Count how many lines below include the string "toothbrush". Only that number should appear in the reply.

▶ **DATA EXTRACT**
--------------------------------------------------

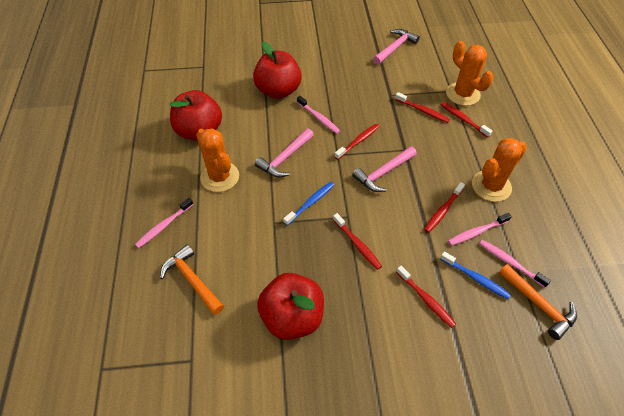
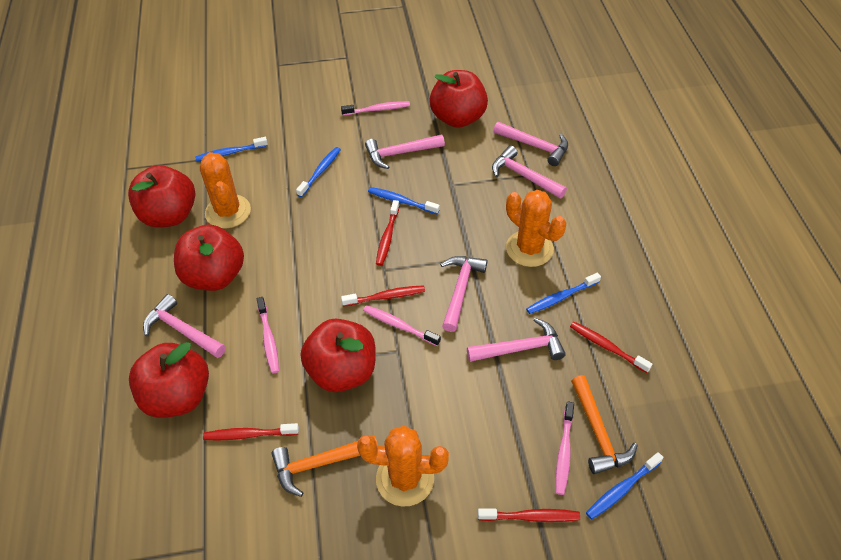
blue toothbrush: 2 -> 5
pink hammer: 3 -> 6
red apple: 3 -> 5
red toothbrush: 6 -> 5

--------------------------------------------------

▶ **ANSWER SPACE**
2